# YOUR GOAL
Beginning with the line below that contains "cyan star at (326, 163): moved" and ending with the line that contains "yellow L-shape at (95, 284): moved 7 px up", copy every line exactly. Copy nothing else.

# SOURCE INFORMATION
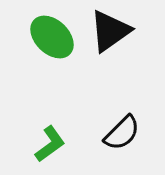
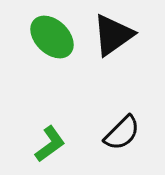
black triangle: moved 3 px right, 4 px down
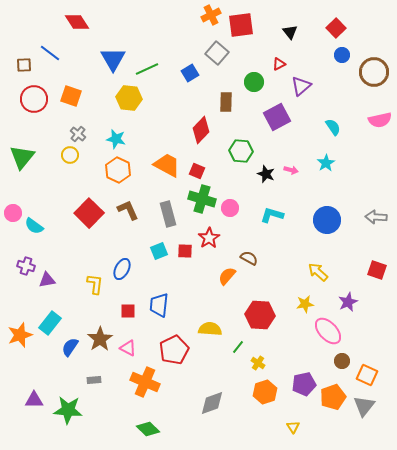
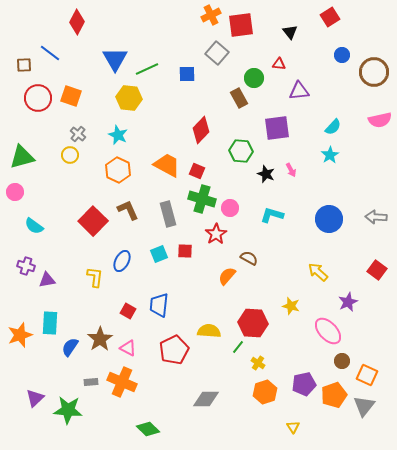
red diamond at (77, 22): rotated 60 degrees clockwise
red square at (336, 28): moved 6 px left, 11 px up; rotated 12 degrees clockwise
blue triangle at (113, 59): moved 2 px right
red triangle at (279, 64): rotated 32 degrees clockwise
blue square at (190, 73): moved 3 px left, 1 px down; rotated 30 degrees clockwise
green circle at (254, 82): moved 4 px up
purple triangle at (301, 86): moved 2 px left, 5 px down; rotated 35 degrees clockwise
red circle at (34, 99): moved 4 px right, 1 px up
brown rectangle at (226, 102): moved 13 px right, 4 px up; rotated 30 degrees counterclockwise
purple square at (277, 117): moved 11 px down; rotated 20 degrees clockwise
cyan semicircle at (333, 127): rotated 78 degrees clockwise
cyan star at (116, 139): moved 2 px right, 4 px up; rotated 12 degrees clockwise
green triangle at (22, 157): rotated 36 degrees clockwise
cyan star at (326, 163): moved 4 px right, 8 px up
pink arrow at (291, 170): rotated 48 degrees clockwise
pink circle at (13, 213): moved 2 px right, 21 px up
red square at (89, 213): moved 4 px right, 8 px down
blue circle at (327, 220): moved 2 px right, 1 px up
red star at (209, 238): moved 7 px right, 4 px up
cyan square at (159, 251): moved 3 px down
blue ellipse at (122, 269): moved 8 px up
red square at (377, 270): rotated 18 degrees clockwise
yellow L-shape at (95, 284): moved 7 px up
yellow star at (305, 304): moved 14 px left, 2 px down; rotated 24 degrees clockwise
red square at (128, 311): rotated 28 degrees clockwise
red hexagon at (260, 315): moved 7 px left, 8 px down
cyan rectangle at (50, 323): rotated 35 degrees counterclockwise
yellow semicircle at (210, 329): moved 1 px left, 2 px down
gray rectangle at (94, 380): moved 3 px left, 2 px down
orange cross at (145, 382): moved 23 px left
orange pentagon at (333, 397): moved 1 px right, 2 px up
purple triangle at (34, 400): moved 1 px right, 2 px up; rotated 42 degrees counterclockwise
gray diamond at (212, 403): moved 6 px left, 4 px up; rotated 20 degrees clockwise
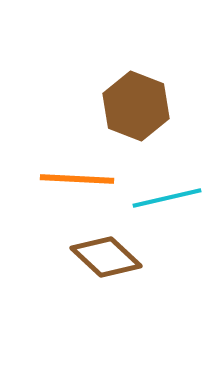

* * *

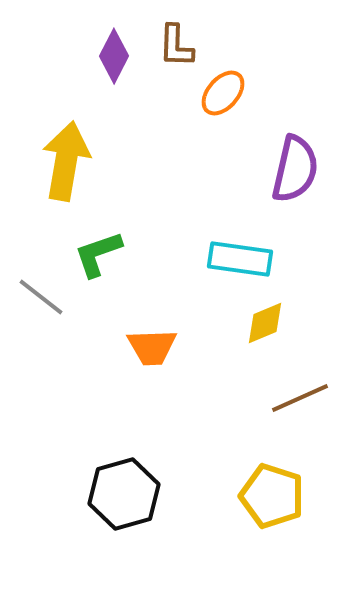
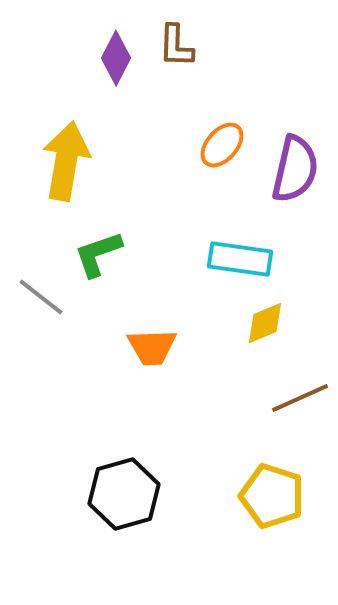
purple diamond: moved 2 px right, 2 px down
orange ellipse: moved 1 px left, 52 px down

--

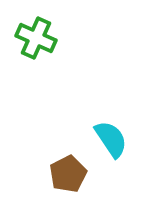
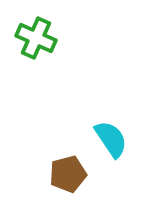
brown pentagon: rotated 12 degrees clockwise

# SOLVED PROBLEM
cyan star at (326, 163): moved 4 px right, 8 px up
pink arrow at (291, 170): rotated 48 degrees clockwise
pink circle at (13, 213): moved 2 px right, 21 px up
red square at (89, 213): moved 4 px right, 8 px down
blue circle at (327, 220): moved 2 px right, 1 px up
red star at (209, 238): moved 7 px right, 4 px up
cyan square at (159, 251): moved 3 px down
blue ellipse at (122, 269): moved 8 px up
red square at (377, 270): rotated 18 degrees clockwise
yellow L-shape at (95, 284): moved 7 px up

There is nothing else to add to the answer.